▶ [Task instructions]: Copy out each line of the material below that contains the string "place".

[Lines of data]
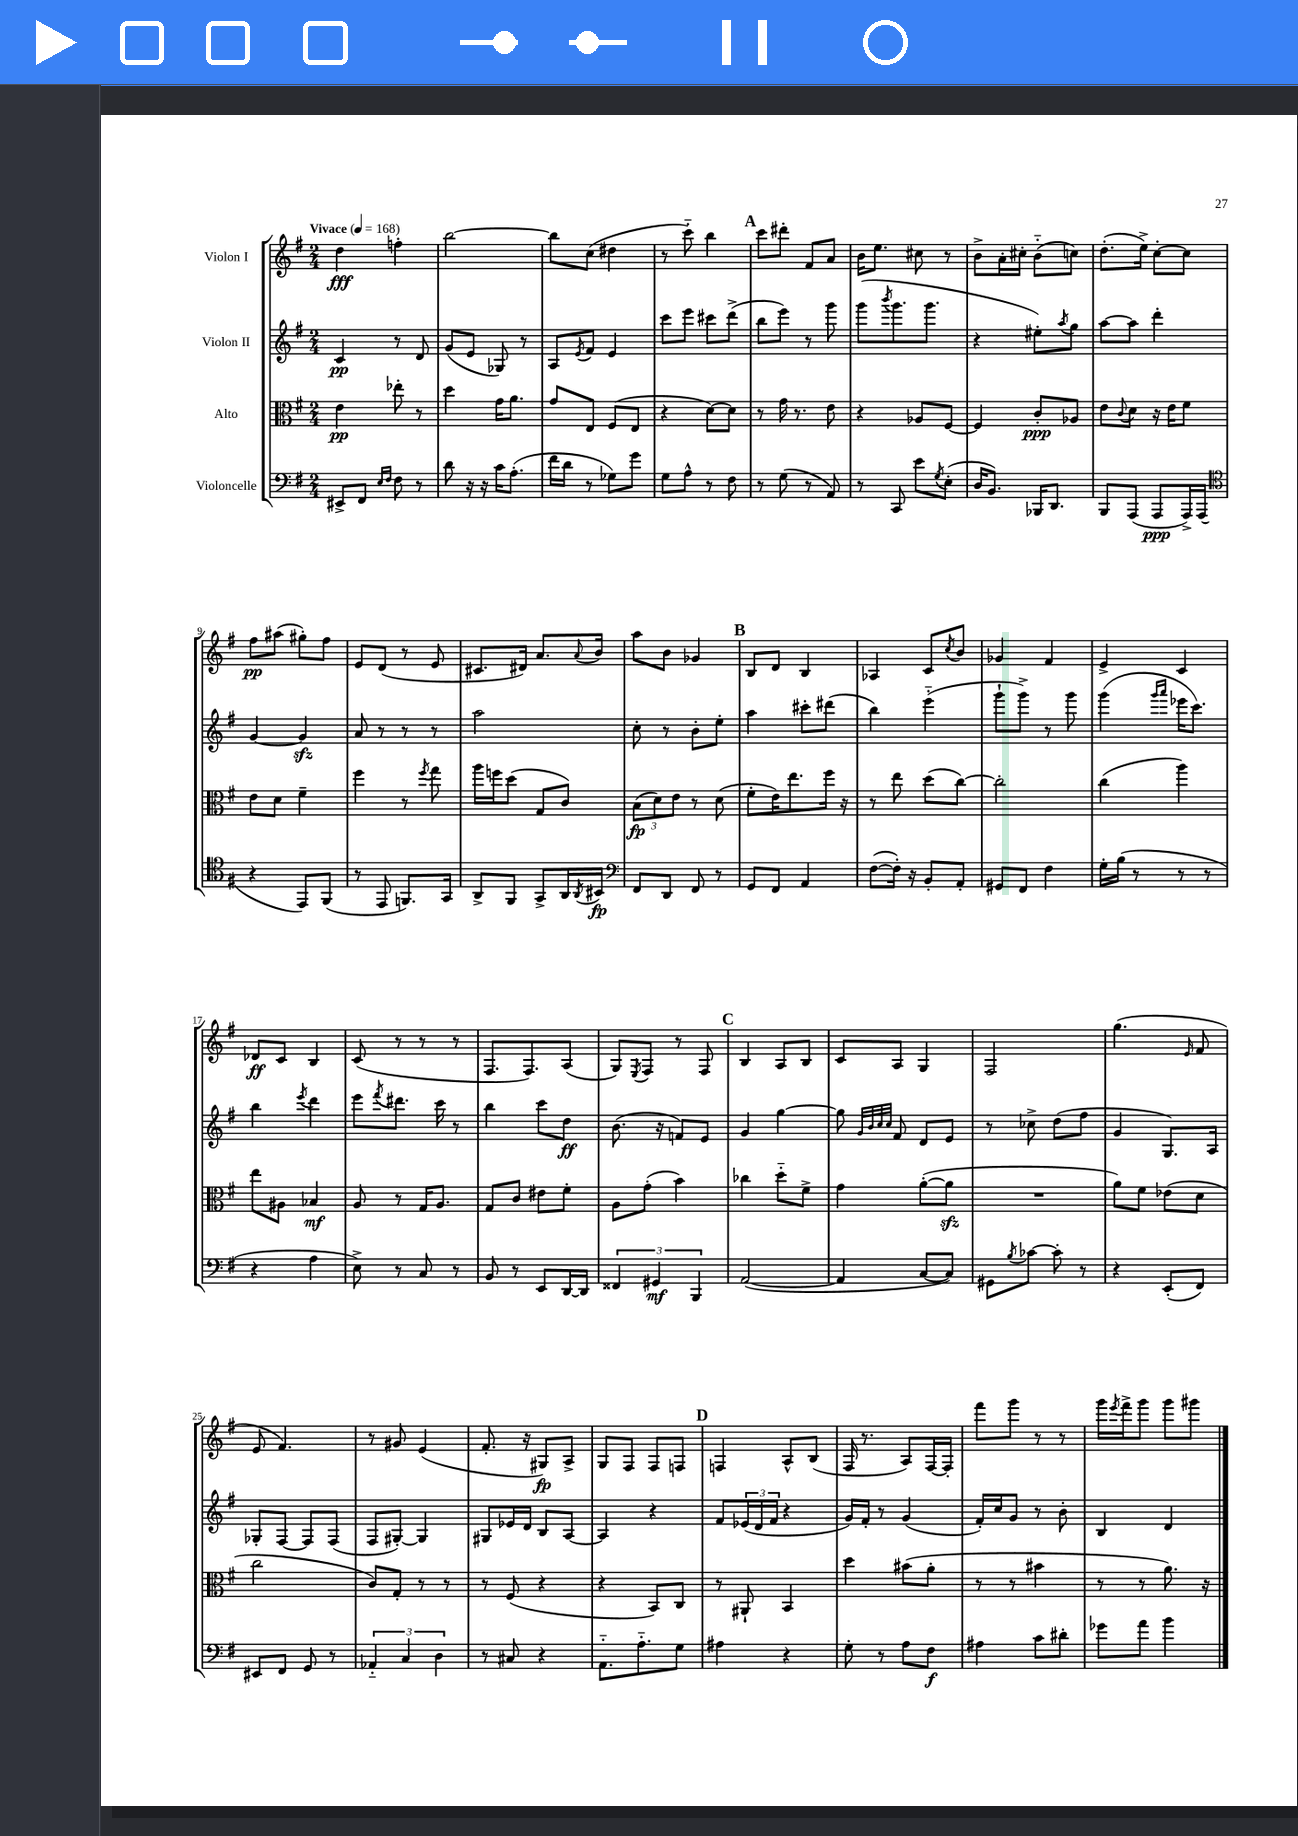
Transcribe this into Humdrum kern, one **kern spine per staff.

**kern	**dynam	**kern	**dynam	**kern	**dynam	**kern	**dynam
*part4	*part4	*part3	*part3	*part2	*part2	*part1	*part1
*staff4	*staff4	*staff3	*staff3	*staff2	*staff2	*staff1	*staff1
*I"Violoncelle	*	*I"Alto	*	*I"Violon II	*	*I"Violon I	*
*clefF4	*	*clefC3	*	*clefG2	*	*clefG2	*
*k[f#]	*	*k[f#]	*	*k[f#]	*	*k[f#]	*
*M2/4	*	*M2/4	*	*M2/4	*	*M2/4	*
*MM168	*	*MM168	*	*MM168	*	*MM168	*
=1	=1	=1	=1	=1	=1	=1	=1
!	!	!	!	!	!	!LO:TX:a:B:t=Vivace	!
8EE#X^/L	.	4e\	pp	4c/	pp	4dd\	fff
8FF#/J	.	.	.	.	.	.	.
16qqE/LL	.	.	.	.	.	.	.
16qqF#/JJ	.	.	.	.	.	.	.
8F#\	.	8ee-X'\	.	8r	.	4ffn'\	.
8r	.	8r	.	8d/	.	.	.
=2	=2	=2	=2	=2	=2	=2	=2
8d\	.	4dd\	.	(8g/L	.	[2bb\	.
16r	.	.	.	8e/J	.	.	.
16r	.	.	.	.	.	.	.
16c\KL	.	16g\KL	.	8G-X/)	.	.	.
(8.A'\J	.	8.a\J	.	.	.	.	.
.	.	.	.	8r	.	.	.
=3	=3	=3	=3	=3	=3	=3	=3
16f#\LL	.	8g/L	.	8A/L	.	8bb\L]	.
16d\JJ	.	.	.	.	.	.	.
.	.	.	.	8qe/	.	.	.
8r	.	8E/J	.	8f#/J	.	(8cc\J	.
8G-X\L)	.	(8F#/L	.	4e/	.	4dd#X\	.
8g\J	.	8E/J	.	.	.	.	.
=4	=4	=4	=4	=4	=4	=4	=4
8G\L	.	4r	.	8ccc\L	.	8r	.
8A^^\J	.	.	.	8eee\J	.	8ccc\)	.
8r	.	[8d\L)	.	8ccc#X\L	.	4bb\	.
8F#\	.	8d\J]	.	(8ddd^\J	.	.	.
!!LO:REH:place=s1:t=A
=5	=5	=5	=5	=5	=5	=5	=5
8r	.	8r	.	8bb\L	.	8ccc\L	.
(8G\	.	16g\	.	8eee\J)	.	8ddd#X'\J	.
.	.	8.r	.	.	.	.	.
8r	.	.	.	8r	.	8f#/L	.
8AA/)	.	8e\	.	8ggg\	.	8a/J	.
=6	=6	=6	=6	=6	=6	=6	=6
8r	.	4r	.	(8ggg\L	.	16b\KL	.
.	.	.	.	.	.	8.ee\J	.
.	.	.	.	8qbbb/	.	.	.
8CC/	.	.	.	8.ggg\	.	.	.
8e\L	.	8A-X/L	.	.	.	8cc#X\	.
.	.	.	.	8.ggg\J	.	.	.
8qG/	.	.	.	.	.	.	.
(8E'\J	.	[8F#/J	.	.	.	8r	.
=7	=7	=7	=7	=7	=7	=7	=7
16D/KL	.	4F#/]	.	4r	.	8b^\L	.
8.BB/J)	.	.	.	.	.	.	.
.	.	.	.	.	.	16a'\L	.
.	.	.	.	.	.	16cc#X'\JJ	.
16BBB-X/KL	.	8c'/L	ppp	8ee#X'\L)	.	(8b\L	.
8.DD/J	.	.	.	.	.	.	.
.	.	.	.	8qaa/	.	.	.
.	.	8A-X/J	.	8gg\J	.	8ccn\J)	.
=8	=8	=8	=8	=8	=8	=8	=8
8BBB/L	.	8e\L	.	[8aa\L	.	(8.dd'\L	.
.	.	8qqc/	.	.	.	.	.
(8AAA/J	.	8d\J	.	8aa\J]	.	.	.
.	.	.	.	.	.	16ee^\Jk)	.
8AAA/L	ppp	16r	.	4ddd'\	.	[8cc'\L	.
.	.	16e\KL	.	.	.	.	.
16AAA^/L)	.	8f#\J	.	.	.	8cc\J]	.
(16AAA/JJ	.	.	.	.	.	.	.
!!LO:LB:g=z
=9	=9	=9	=9	=9	=9	=9	=9
*clefC4	*	*	*	*	*	*	*
4r	.	8e\L	.	[4g/	.	8ff#\L	pp
.	.	8d\J	.	.	.	(8aa#X\J	.
8EE/L)	.	4f#~\	.	4gzz/]	.	8gg#X'\L)	.
(8FF#/J	.	.	.	.	.	8ff#\J	.
=10	=10	=10	=10	=10	=10	=10	=10
8r	.	4ff#\	.	8a/	.	8e/L	.
8EE/	.	.	.	8r	.	(8d/J	.
8.FFn/L)	.	8r	.	8r	.	8r	.
.	.	8qff#/	.	.	.	.	.
.	.	8gg\	.	8r	.	8e/	.
16GG/Jk	.	.	.	.	.	.	.
=11	=11	=11	=11	=11	=11	=11	=11
8AA^/L	.	16aa\LL	.	2aa\	.	8.c#X/L	.
.	.	16ffn\J	.	.	.	.	.
8FF#/J	.	(8dd\J	.	.	.	.	.
.	.	.	.	.	.	16d#X/Jk)	.
8GG^/L	.	8G/L	.	.	.	8.a/L	.
16AA/L	.	8c/J)	.	.	.	.	.
8qAA/	.	.	.	.	.	8qqa/	.
16BB#X/JJ	fp	.	.	.	.	16b/Jk	.
=12	=12	=12	=12	=12	=12	=12	=12
*clefF4	*	*	*	*	*	*	*
8FF#/L	.	(12B\L	fp	8cc'\	.	8aa\L	.
.	.	12d\)	.	.	.	.	.
8DD/J	.	.	.	8r	.	8b\J	.
.	.	12e\J	.	.	.	.	.
8FF#/	.	8r	.	8b'\L	.	4g-X/	.
8r	.	(8d\	.	8ee'\J	.	.	.
!!LO:REH:place=s1:t=B
=13	=13	=13	=13	=13	=13	=13	=13
8GG/L	.	8f#'\L	.	4aa\	.	8B/L	.
8FF#/J	.	16e\K)	.	.	.	8d/J	.
.	.	8.ee\	.	.	.	.	.
4AA/	.	.	.	8ccc#X'\L	.	4B/	.
.	.	16ff#\Jk	.	(8ddd#X\J	.	.	.
.	.	16r	.	.	.	.	.
=14	=14	=14	=14	=14	=14	=14	=14
([8F#\L	.	8r	.	4bb\)	.	4A-X/	.
16F#'\Jk])	.	8ee\	.	.	.	.	.
16r	.	.	.	.	.	.	.
8BB'/L	.	(8dd\L	.	(4eee\	.	8c/L	.
.	.	.	.	.	.	8qcc/	.
8AA'/J	.	[8cc\J)	.	.	.	8b/J	.
=15	=15	=15	=15	=15	=15	=15	=15
8GG#X/L	.	2cc'\]	.	8ggg`\L	.	4g-X/	.
8FF#/J	.	.	.	8ggg^\J)	.	.	.
4F#\	.	.	.	8r	.	4f#/	.
.	.	.	.	8ggg\	.	.	.
=16	=16	=16	=16	=16	=16	=16	=16
16G'\LL	.	(4cc\	.	(4ggg\	.	4e^/	.
(16B\JJ	.	.	.	.	.	.	.
8r	.	.	.	.	.	.	.
.	.	.	.	16qqggg/LL	.	.	.
.	.	.	.	16qqaaa/JJ	.	.	.
8r	.	4aa\)	.	16eee-X\KL	.	4c/	.
.	.	.	.	8.ccc\J)	.	.	.
8r	.	.	.	.	.	.	.
!!LO:LB:g=z
=17	=17	=17	=17	=17	=17	=17	=17
4r	.	8ee\L	.	4bb\	.	8d-X/L	ff
.	.	8A#X\J	.	.	.	8c/J	.
.	.	.	.	8qeee/	.	.	.
4A\	.	4B-X/	mf	4ddd\	.	4B/	.
=18	=18	=18	=18	=18	=18	=18	=18
8E^\)	.	8A/	.	8eee\L	.	(8c/	.
.	.	.	.	8qfff#/	.	.	.
8r	.	8r	.	8.ddd#X\J	.	8r	.
8C/	.	16G/KL	.	.	.	8r	.
.	.	8.A/J	.	16ccc\	.	.	.
8r	.	.	.	8r	.	8r	.
=19	=19	=19	=19	=19	=19	=19	=19
8BB/	.	8G/L	.	4bb\	.	8.F#/L	.
8r	.	8c/J	.	.	.	.	.
.	.	.	.	.	.	8.F#/)	.
8EE/L	.	8e#X\L	.	8ccc\L	.	.	.
[16DD/L	.	8f#'\J	.	8dd\J	ff	(8A/J	.
16DD/JJ]	.	.	.	.	.	.	.
=20	=20	=20	=20	=20	=20	=20	=20
6FF##X/	.	8A\L	.	(8.b\	.	8G/L)	.
.	.	.	.	.	.	8qE/	.
.	.	(8g'\J	.	.	.	8F#/J	.
6GG#X/	mf	.	.	.	.	.	.
.	.	.	.	16r	.	.	.
.	.	4b\)	.	8fn/L)	.	8r	.
6BBB/	.	.	.	.	.	.	.
.	.	.	.	8e/J	.	8F#/	.
!!LO:REH:place=s1:t=C
=21	=21	=21	=21	=21	=21	=21	=21
([2AA/	.	4cc-X\	.	4g/	.	4B/	.
.	.	8dd\L	.	[4gg\	.	8A/L	.
.	.	8f#^\J	.	.	.	8B/J	.
=22	=22	=22	=22	=22	=22	=22	=22
4AA/]	.	4g\	.	8gg\]	.	8c/L	.
.	.	.	.	32qqg/LLL	.	.	.
.	.	.	.	32qqb/	.	.	.
.	.	.	.	32qqcc/	.	.	.
.	.	.	.	32qqcc/JJJ	.	.	.
.	.	.	.	8f#/	.	8A/J	.
[8C/L	.	([8a'\L	.	8d/L	.	4G/	.
8C/J])	.	8azz\J]	.	8e/J	.	.	.
=23	=23	=23	=23	=23	=23	=23	=23
8GG#X\L	.	2r	.	8r	.	2F#/	.
8qB/	.	.	.	.	.	.	.
[8c-X\J	.	.	.	8cc-X^\	.	.	.
8c-'\]	.	.	.	(8dd\L	.	.	.
8r	.	.	.	8ff#\J	.	.	.
=24	=24	=24	=24	=24	=24	=24	=24
4r	.	8a\L)	.	4g/	.	(4.gg\	.
.	.	8f#\J	.	.	.	.	.
(8EE'/L	.	(8e-X\L	.	8.G/L)	.	.	.
.	.	.	.	.	.	16qqe/	.
8FF#/J)	.	8d\J	.	.	.	8f#/	.
.	.	.	.	16A/Jk	.	.	.
!!LO:LB:g=z
=25	=25	=25	=25	=25	=25	=25	=25
8EE#X/L	.	2cc\	.	8G-X'/L	.	8e/	.
8FF#/J	.	.	.	[8F#/J	.	4.f#/)	.
8GG/	.	.	.	8F#/L]	.	.	.
8r	.	.	.	(8F#/J	.	.	.
=26	=26	=26	=26	=26	=26	=26	=26
6AA-X/	.	8c/L)	.	8F#/L	.	8r	.
.	.	8G'/J	.	[8G#X'/J)	.	8g#X/	.
6C/	.	.	.	.	.	.	.
.	.	8r	.	4G#/]	.	(4e/	.
6D\	.	.	.	.	.	.	.
.	.	8r	.	.	.	.	.
=27	=27	=27	=27	=27	=27	=27	=27
8r	.	8r	.	8G#X/L	.	8.f#'/	.
8C#X/	.	(8F#/	.	16e-X/L	.	.	.
.	.	.	.	16d/JJ	.	16r	.
4r	.	4r	.	8B/L	.	8G#X/L)	fp
.	.	.	.	[8A/J	.	8A^/J	.
=28	=28	=28	=28	=28	=28	=28	=28
8.AA\L	.	4r	.	4A/]	.	8G/L	.
.	.	.	.	.	.	8F#/J	.
8.A\	.	.	.	.	.	.	.
.	.	8BB/L)	.	4r	.	8F#/L	.
8G\J	.	8C/J	.	.	.	8Fn/J	.
!!LO:REH:place=s1:t=D
=29	=29	=29	=29	=29	=29	=29	=29
4A#X\	.	8r	.	8f#/L	.	4Fn/	.
.	.	8AA#X`/	.	(24e-X/L	.	.	.
.	.	.	.	24d/	.	.	.
.	.	.	.	24f#/JJ	.	.	.
4r	.	4BB/	.	4r	.	8A^^/L	.
.	.	.	.	.	.	(8B/J	.
=30	=30	=30	=30	=30	=30	=30	=30
8G'\	.	4dd\	.	16g/LL)	.	16F#/	.
.	.	.	.	16f#'/JJ	.	8.r	.
8r	.	.	.	8r	.	.	.
8A\L	.	(8b#X\L	.	(4g/	.	8A/L)	.
8F#\J	f	8a'\J	.	.	.	[16F#/L	.
.	.	.	.	.	.	16F#'/JJ]	.
=31	=31	=31	=31	=31	=31	=31	=31
4A#X\	.	8r	.	16f#'/LL)	.	8fff#\L	.
.	.	.	.	16cc/J	.	.	.
.	.	8r	.	8g/J	.	8ggg\J	.
8c\L	.	4b#X\	.	8r	.	8r	.
8d#X'\J	.	.	.	8b'\	.	8r	.
=32	=32	=32	=32	=32	=32	=32	=32
8g-X\L	.	8r	.	4B/	.	16ggg\LL	.
.	.	.	.	.	.	8qeee/	.
.	.	.	.	.	.	16fff#^\J	.
8a\J	.	8r	.	.	.	8ggg\J	.
4b\	.	8.a\)	.	4d/	.	8ggg\L	.
.	.	.	.	.	.	8ggg#X\J	.
.	.	16r	.	.	.	.	.
==	==	==	==	==	==	==	==
*-	*-	*-	*-	*-	*-	*-	*-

▶ [Result for this exercise]:
!!LO:REH:place=s1:t=A
!!LO:REH:place=s1:t=B
!!LO:REH:place=s1:t=C
!!LO:REH:place=s1:t=D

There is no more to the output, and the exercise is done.